(Directions for this task):
Only one stretch of the data below is wanted: the lines starting at the one with "Calima Tracker: [89,27,291,146]" and ending at the one with "Silent Photos: [616,231,835,395]", both included, given again exactly.

(Material for this exercise):
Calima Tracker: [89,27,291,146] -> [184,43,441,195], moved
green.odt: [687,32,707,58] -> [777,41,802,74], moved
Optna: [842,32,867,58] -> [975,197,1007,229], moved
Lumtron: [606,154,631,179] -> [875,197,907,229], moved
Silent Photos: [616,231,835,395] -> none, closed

--

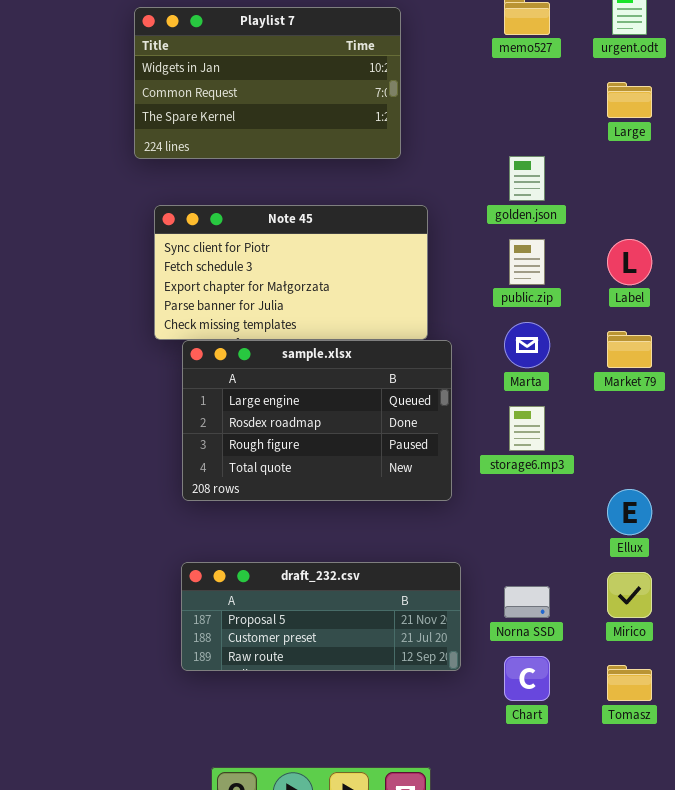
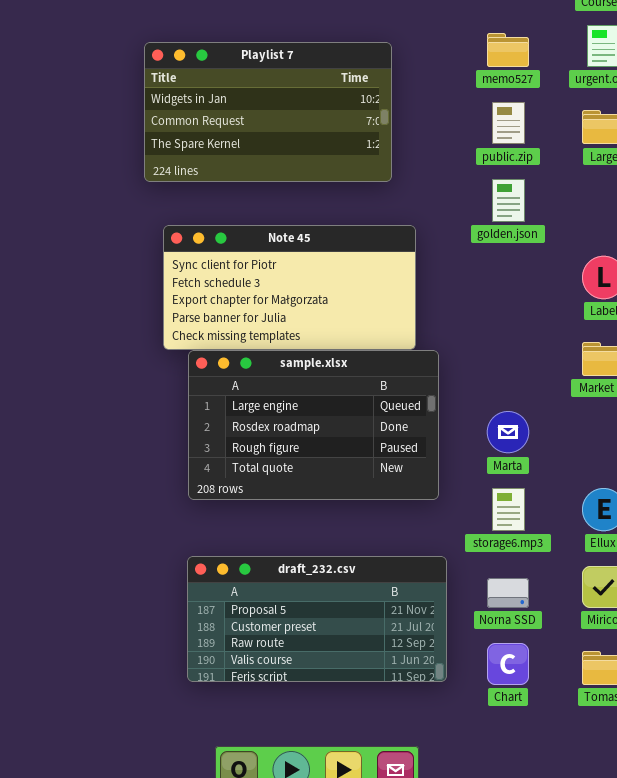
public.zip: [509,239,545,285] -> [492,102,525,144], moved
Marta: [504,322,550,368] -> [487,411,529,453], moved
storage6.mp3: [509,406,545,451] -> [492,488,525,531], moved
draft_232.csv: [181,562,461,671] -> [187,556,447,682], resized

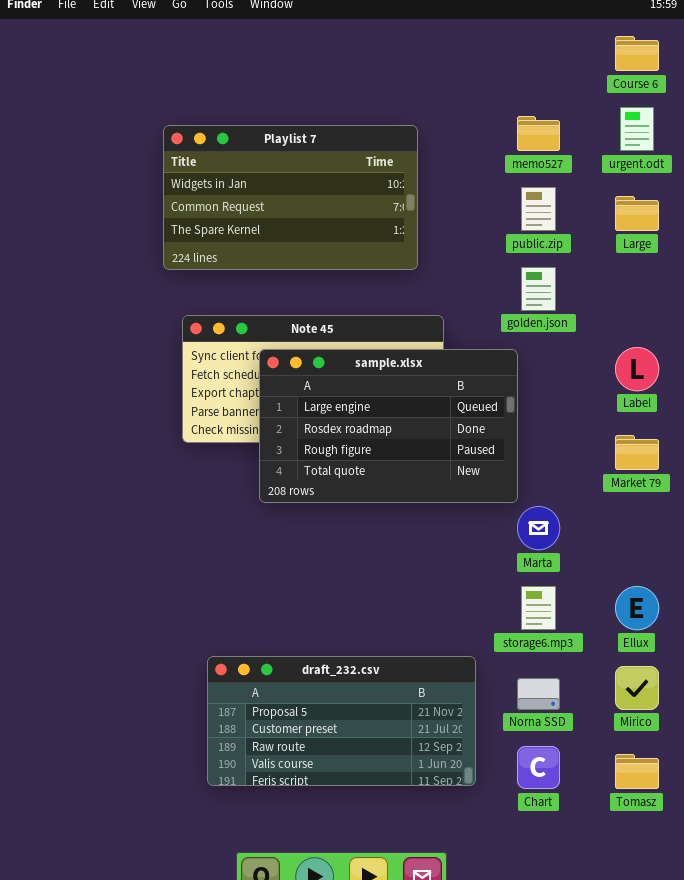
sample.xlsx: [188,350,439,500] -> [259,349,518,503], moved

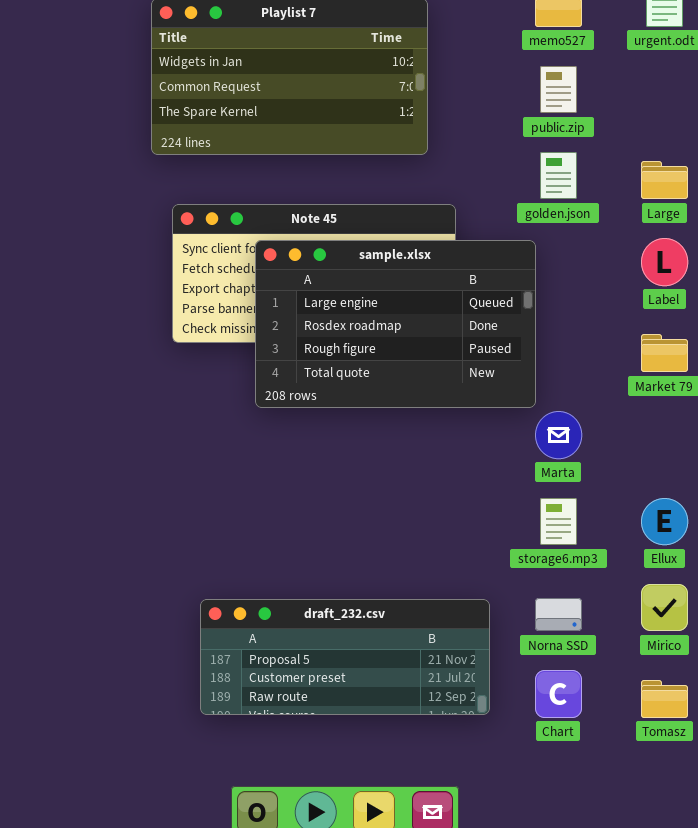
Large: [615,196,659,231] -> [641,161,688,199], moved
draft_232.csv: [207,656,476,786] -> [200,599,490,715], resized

==

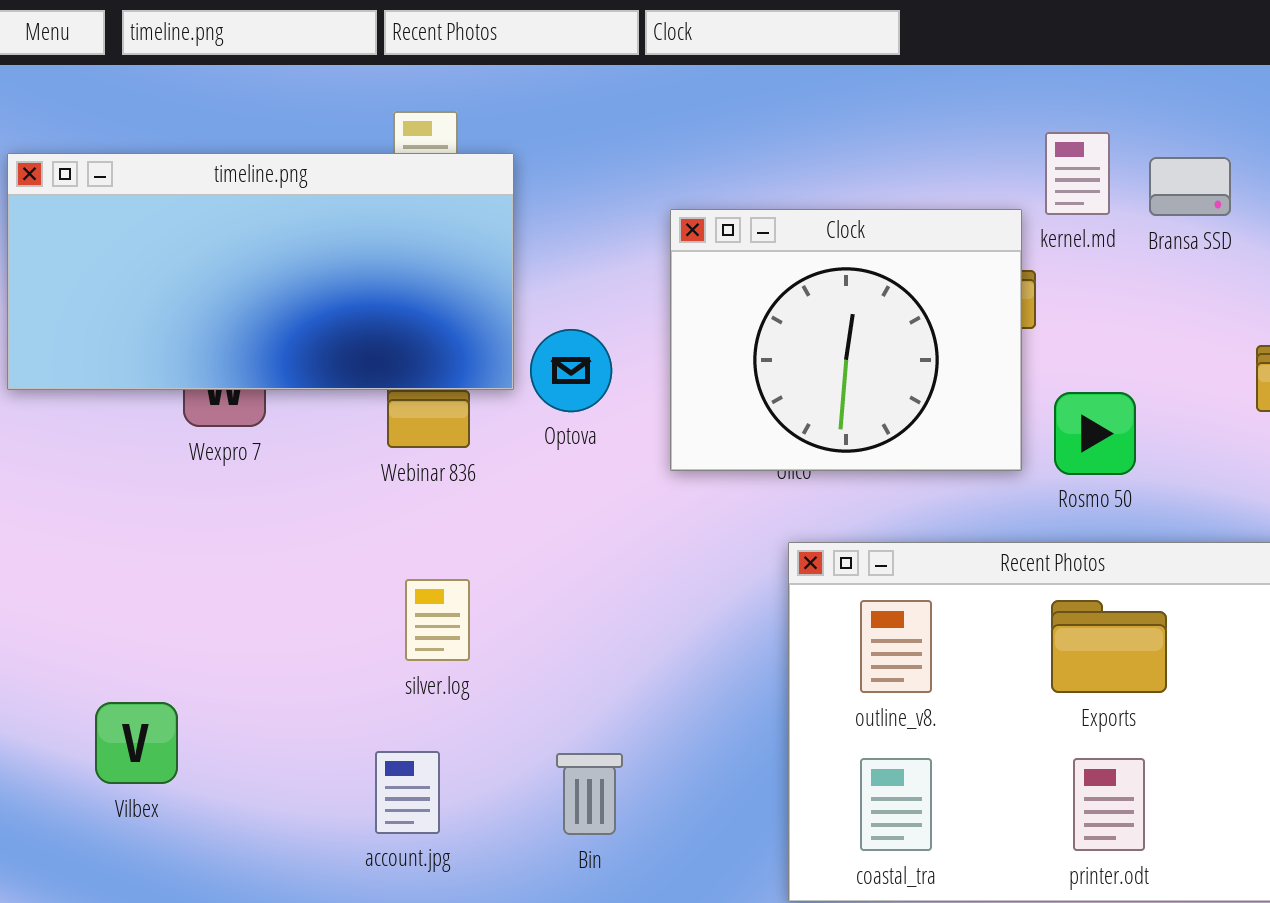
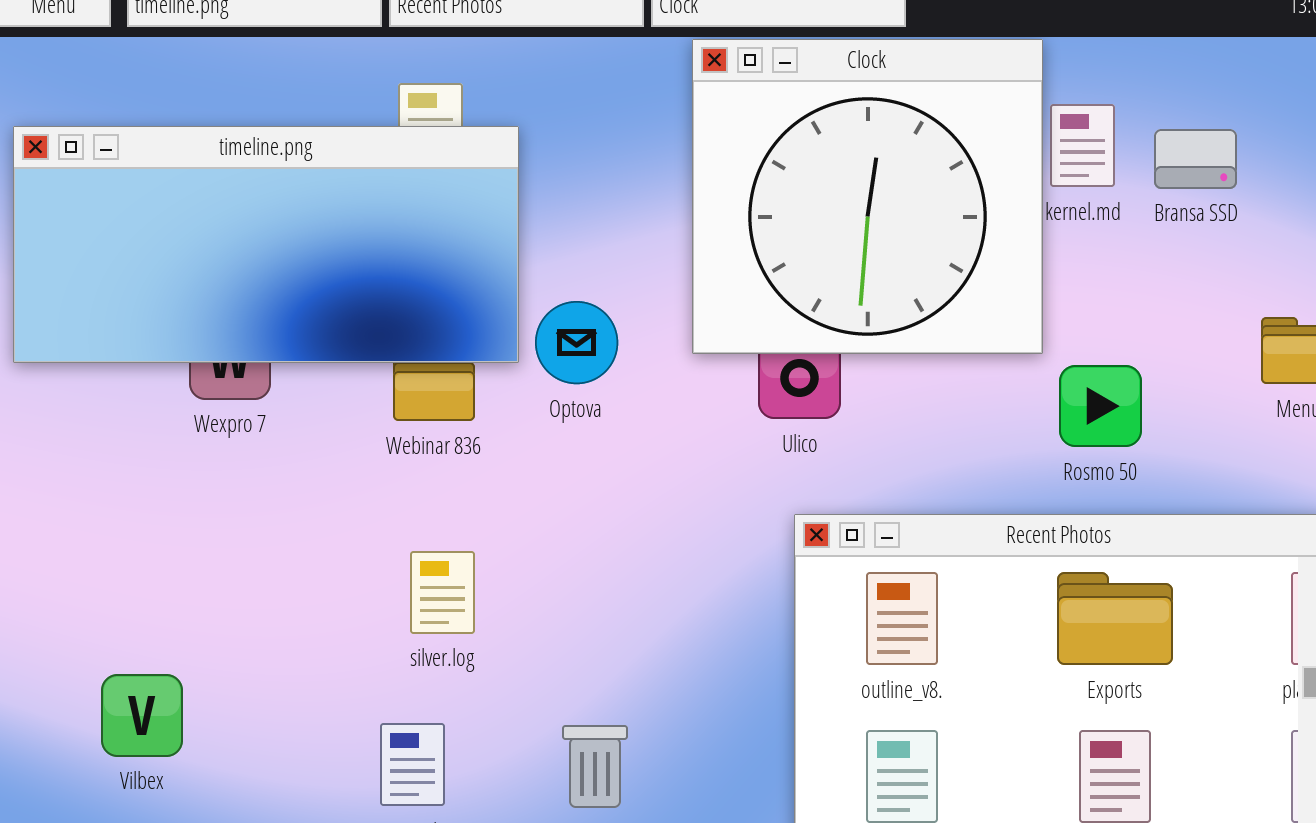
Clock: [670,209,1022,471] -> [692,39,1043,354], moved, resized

(Solution to the problem):
Calima Tracker: [89,27,291,146] -> [184,43,441,195], moved
green.odt: [687,32,707,58] -> [777,41,802,74], moved
Optna: [842,32,867,58] -> [975,197,1007,229], moved
Lumtron: [606,154,631,179] -> [875,197,907,229], moved
Silent Photos: [616,231,835,395] -> none, closed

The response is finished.